Segment Start: DATA FOR THE TASK
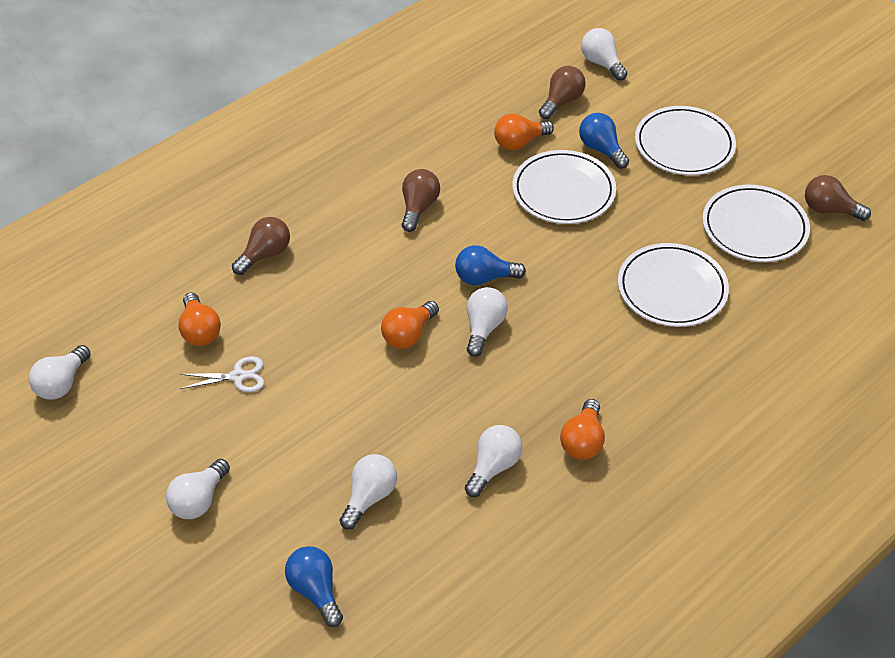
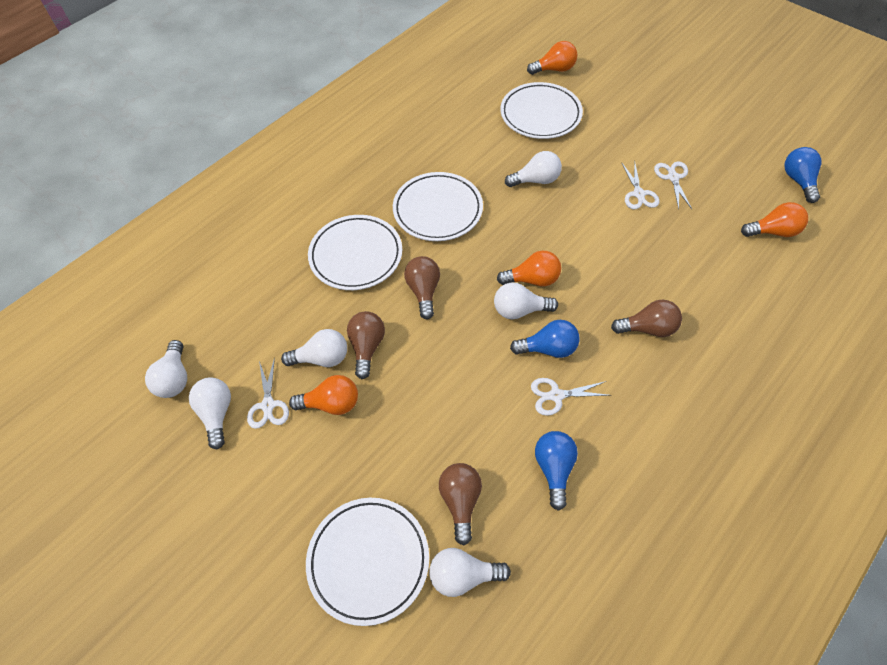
white scissors: 1 -> 4

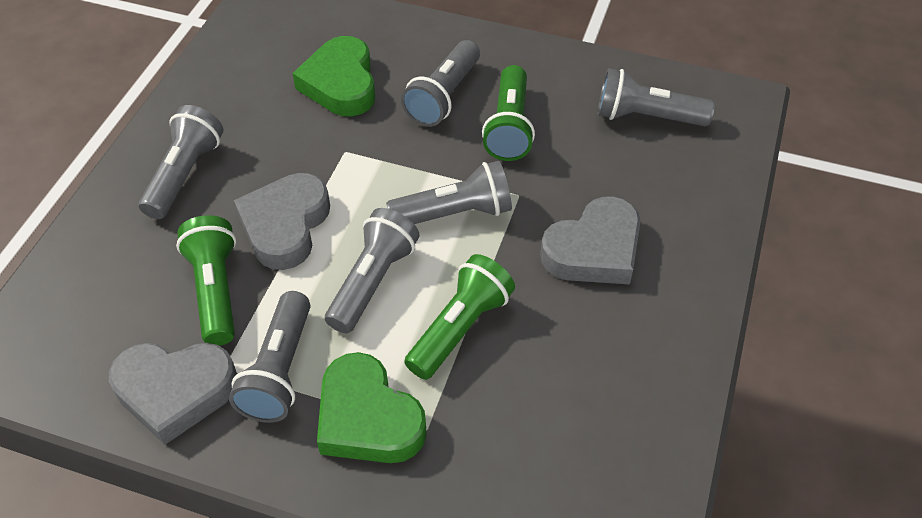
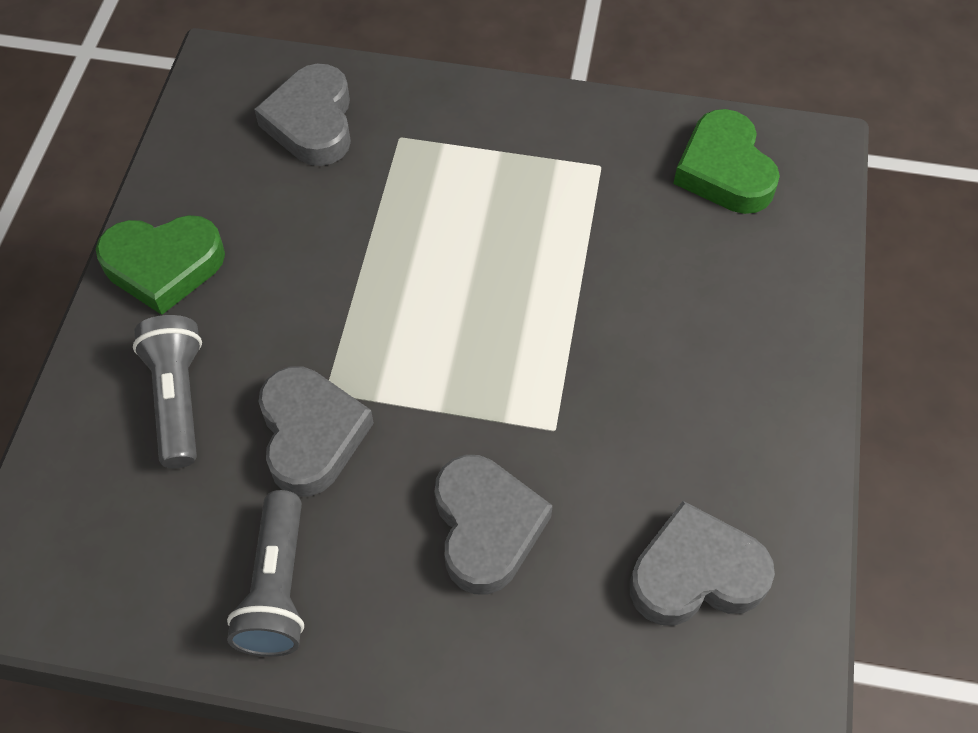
green flashlight: 3 -> 0
grey flashlight: 6 -> 2
grey heart: 3 -> 4

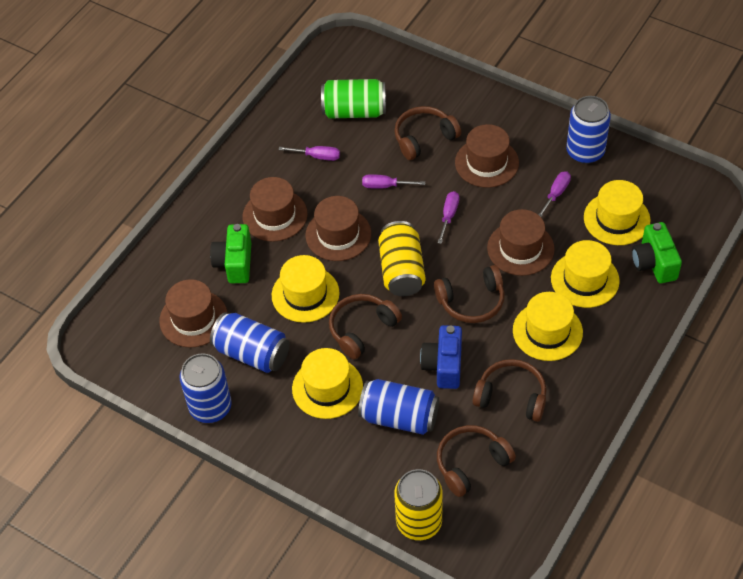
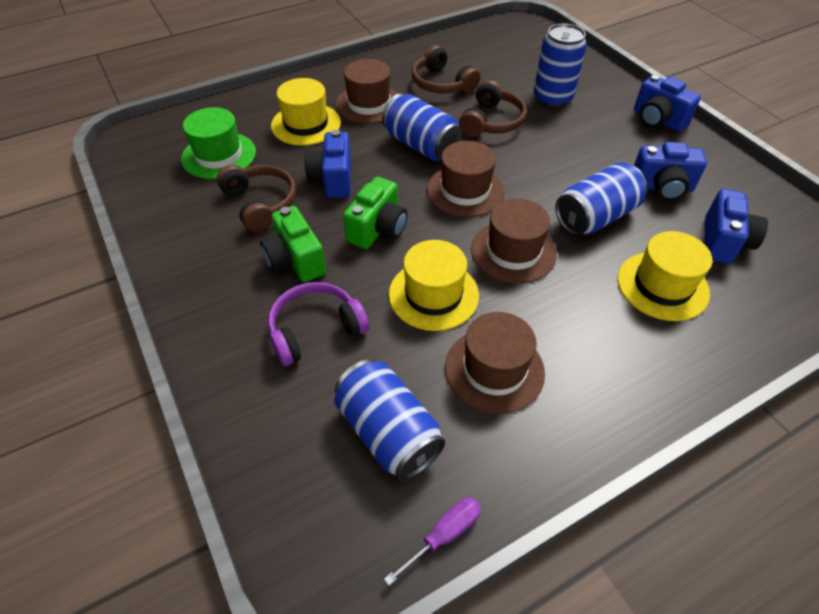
blue camera: 1 -> 4
brown hat: 5 -> 4
brown headphones: 5 -> 3
green can: 1 -> 0
green hat: 0 -> 1
purple headphones: 0 -> 1
purple screwdriver: 4 -> 1
yellow can: 2 -> 0
yellow hat: 5 -> 3

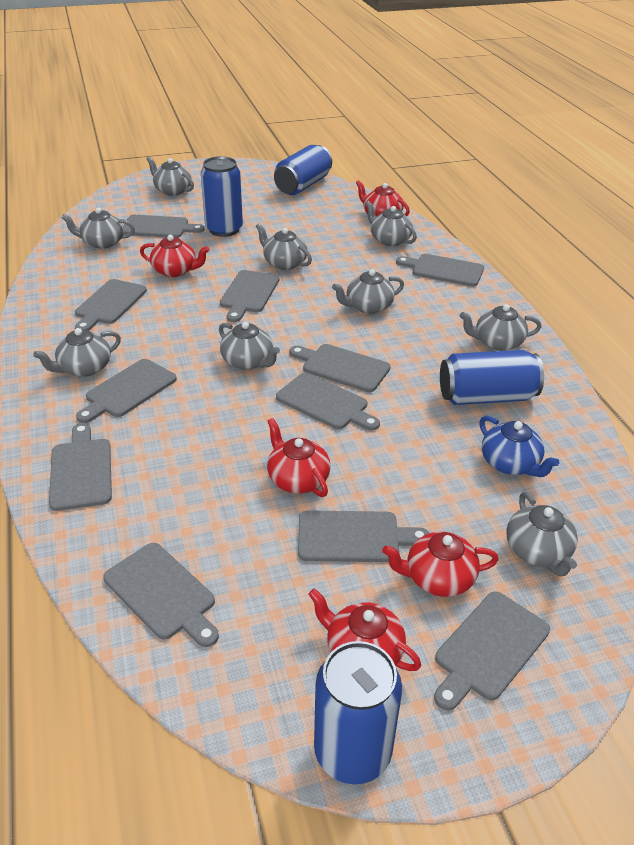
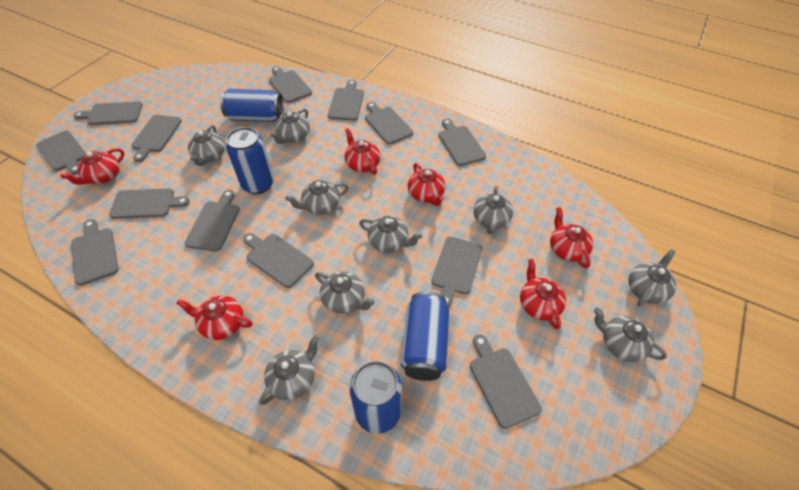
blue teapot: 1 -> 0
grey cutting board: 11 -> 13
red teapot: 5 -> 6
Segment End: DATA FOR THE TASK
▶ [EXERCISE DIRECTIONS] Quote the preceding records in their entirety, excluding every picture.

▶ [RESPONSE TO THE EXERCISE]
white scissors: 1 -> 4

green flashlight: 3 -> 0
grey flashlight: 6 -> 2
grey heart: 3 -> 4

blue camera: 1 -> 4
brown hat: 5 -> 4
brown headphones: 5 -> 3
green can: 1 -> 0
green hat: 0 -> 1
purple headphones: 0 -> 1
purple screwdriver: 4 -> 1
yellow can: 2 -> 0
yellow hat: 5 -> 3

blue teapot: 1 -> 0
grey cutting board: 11 -> 13
red teapot: 5 -> 6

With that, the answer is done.